EXERCISE DETAILS - Repeat exactly the opening lines of the records, ending with the line that contains "C5: 2.2nF (GND, n11) -> 22nF (GND, n11)".

(Change detection data)
■ ■ ■
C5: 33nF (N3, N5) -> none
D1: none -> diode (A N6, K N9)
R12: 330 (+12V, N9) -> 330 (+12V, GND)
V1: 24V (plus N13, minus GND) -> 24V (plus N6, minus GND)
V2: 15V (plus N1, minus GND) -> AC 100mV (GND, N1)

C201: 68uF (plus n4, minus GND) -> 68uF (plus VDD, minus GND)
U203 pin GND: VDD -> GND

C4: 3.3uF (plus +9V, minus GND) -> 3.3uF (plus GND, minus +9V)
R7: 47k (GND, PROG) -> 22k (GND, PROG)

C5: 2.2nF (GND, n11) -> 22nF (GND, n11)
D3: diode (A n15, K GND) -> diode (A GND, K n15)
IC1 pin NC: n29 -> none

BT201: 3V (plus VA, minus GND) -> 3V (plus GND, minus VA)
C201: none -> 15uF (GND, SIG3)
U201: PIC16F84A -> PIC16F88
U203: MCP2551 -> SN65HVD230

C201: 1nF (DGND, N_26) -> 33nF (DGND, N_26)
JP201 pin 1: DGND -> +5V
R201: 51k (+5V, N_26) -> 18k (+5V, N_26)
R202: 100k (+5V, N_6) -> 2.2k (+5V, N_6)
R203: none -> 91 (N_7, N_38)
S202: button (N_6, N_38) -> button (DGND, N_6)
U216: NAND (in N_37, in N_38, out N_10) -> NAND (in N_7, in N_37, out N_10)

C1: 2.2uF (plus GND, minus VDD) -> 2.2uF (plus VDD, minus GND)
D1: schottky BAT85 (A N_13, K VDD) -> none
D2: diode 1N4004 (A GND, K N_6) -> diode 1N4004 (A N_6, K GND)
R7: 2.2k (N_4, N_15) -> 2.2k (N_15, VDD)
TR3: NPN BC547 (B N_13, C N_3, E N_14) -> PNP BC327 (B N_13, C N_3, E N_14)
■ ■ ■
YOUR SOLUTION -
C5: 33nF (N3, N5) -> none
D1: none -> diode (A N6, K N9)
R12: 330 (+12V, N9) -> 330 (+12V, GND)
V1: 24V (plus N13, minus GND) -> 24V (plus N6, minus GND)
V2: 15V (plus N1, minus GND) -> AC 100mV (GND, N1)

C201: 68uF (plus n4, minus GND) -> 68uF (plus VDD, minus GND)
U203 pin GND: VDD -> GND

C4: 3.3uF (plus +9V, minus GND) -> 3.3uF (plus GND, minus +9V)
R7: 47k (GND, PROG) -> 22k (GND, PROG)

C5: 2.2nF (GND, n11) -> 22nF (GND, n11)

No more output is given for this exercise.